## WHAT YOU HAVE TO DO:
The records below hold a stretch from the line with "pos2: [556, 333]" through the line with "pos1: [392, 173]"; return exactly those lines, ends included, and nothing more.

*** Opening THE DATA ***

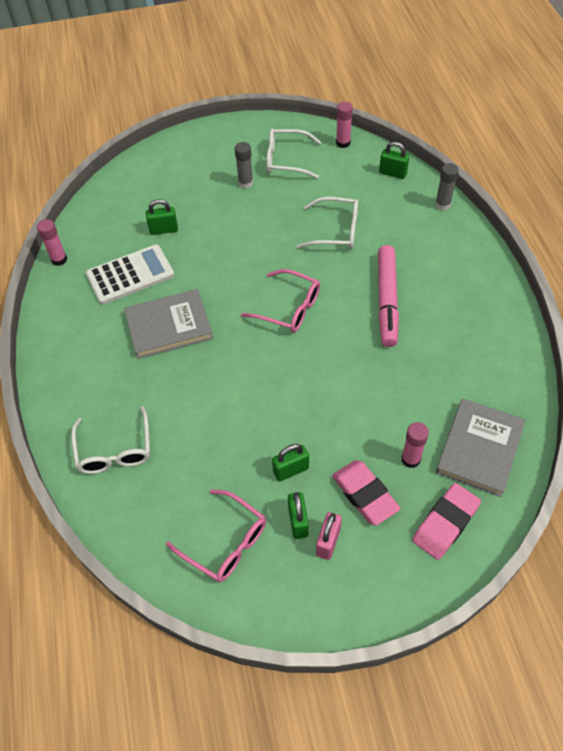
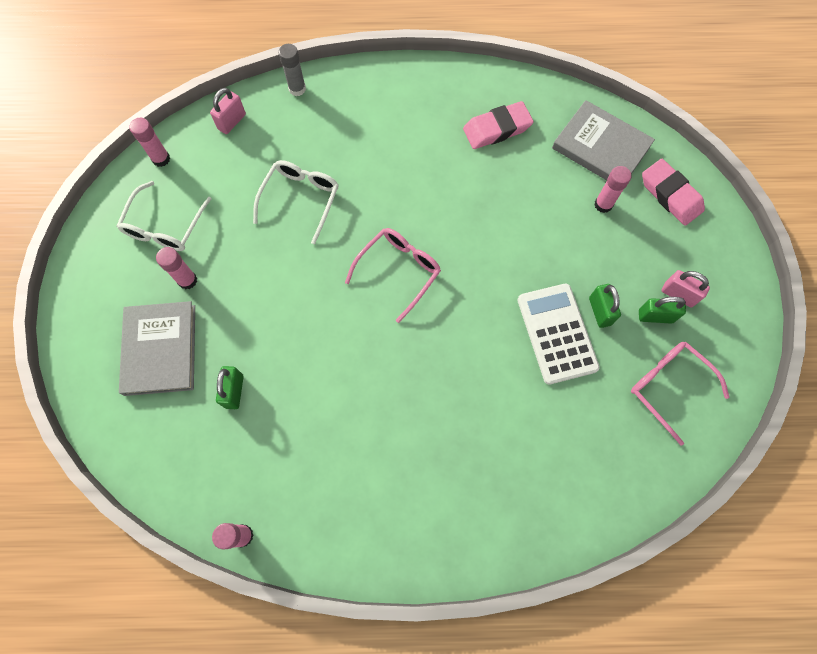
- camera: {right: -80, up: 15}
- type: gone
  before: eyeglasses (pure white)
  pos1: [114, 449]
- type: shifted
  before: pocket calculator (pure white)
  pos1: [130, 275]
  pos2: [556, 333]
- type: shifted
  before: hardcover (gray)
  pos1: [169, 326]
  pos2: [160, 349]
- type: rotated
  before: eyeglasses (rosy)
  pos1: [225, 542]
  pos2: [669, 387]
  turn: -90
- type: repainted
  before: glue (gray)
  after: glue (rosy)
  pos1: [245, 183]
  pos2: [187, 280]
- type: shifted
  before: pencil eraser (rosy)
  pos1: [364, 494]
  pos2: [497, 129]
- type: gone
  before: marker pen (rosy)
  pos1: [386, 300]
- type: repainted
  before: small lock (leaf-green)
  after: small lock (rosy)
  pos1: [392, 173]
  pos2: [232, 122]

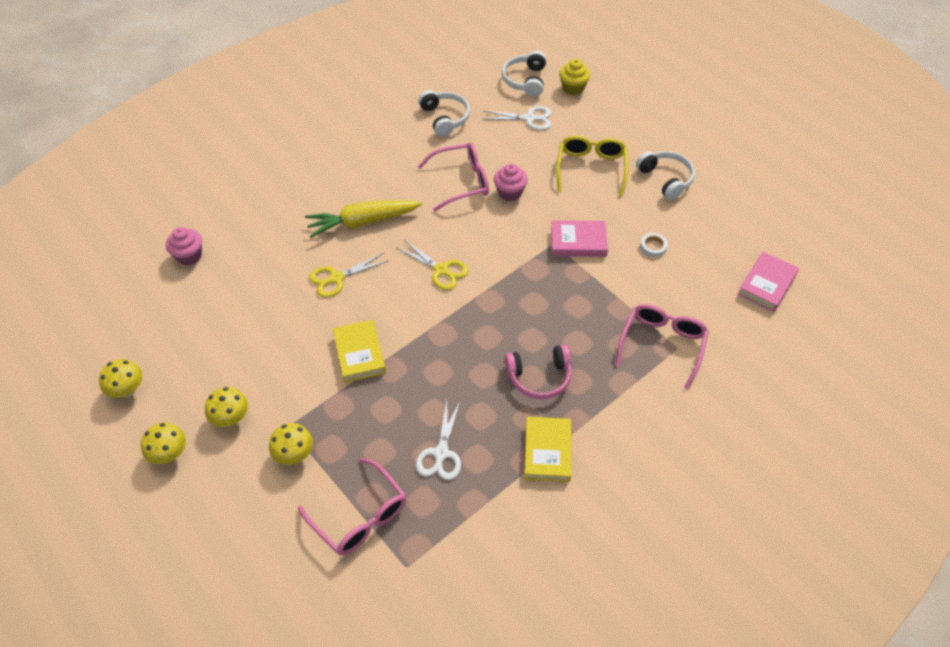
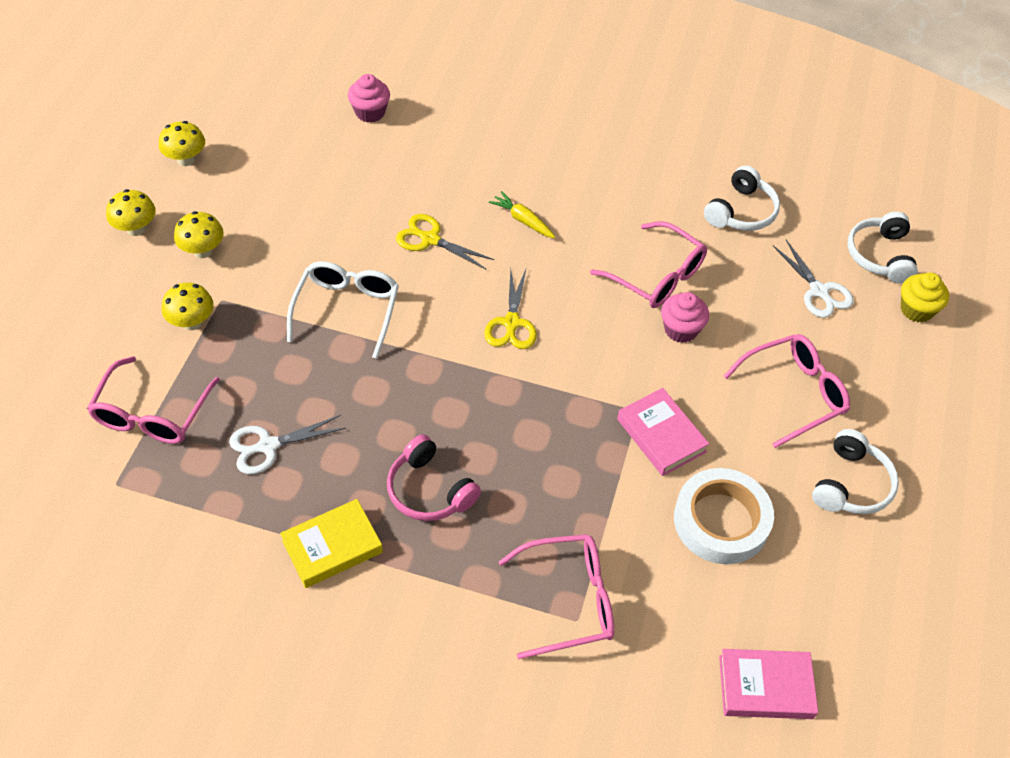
- camera: {right: 55, up: 0}
- type: scaled
  before: root vegetable (bright yellow)
  pos1: [362, 222]
  pos2: [523, 220]
  scale: 0.53
- type: swapped
  before: hardcover (bright yellow)
  after: eyeglasses (pure white)
  pos1: [359, 354]
  pos2: [347, 310]
- type: rotated
  before: headphones (pure white)
  pos1: [525, 80]
  pos2: [880, 255]
  turn: -60
- type: repainted
  before: eyeglasses (bright yellow)
  after: eyeglasses (rosy)
  pos1: [591, 168]
  pos2: [794, 393]
- type: scaled
  before: sticky tape (pure white)
  pos1: [653, 247]
  pos2: [721, 521]
  scale: 2.41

*** Closing THE DATA ***

## TASK RESPONSE:
  pos2: [556, 333]
- type: shifted
  before: hardcover (gray)
  pos1: [169, 326]
  pos2: [160, 349]
- type: rotated
  before: eyeglasses (rosy)
  pos1: [225, 542]
  pos2: [669, 387]
  turn: -90
- type: repainted
  before: glue (gray)
  after: glue (rosy)
  pos1: [245, 183]
  pos2: [187, 280]
- type: shifted
  before: pencil eraser (rosy)
  pos1: [364, 494]
  pos2: [497, 129]
- type: gone
  before: marker pen (rosy)
  pos1: [386, 300]
- type: repainted
  before: small lock (leaf-green)
  after: small lock (rosy)
  pos1: [392, 173]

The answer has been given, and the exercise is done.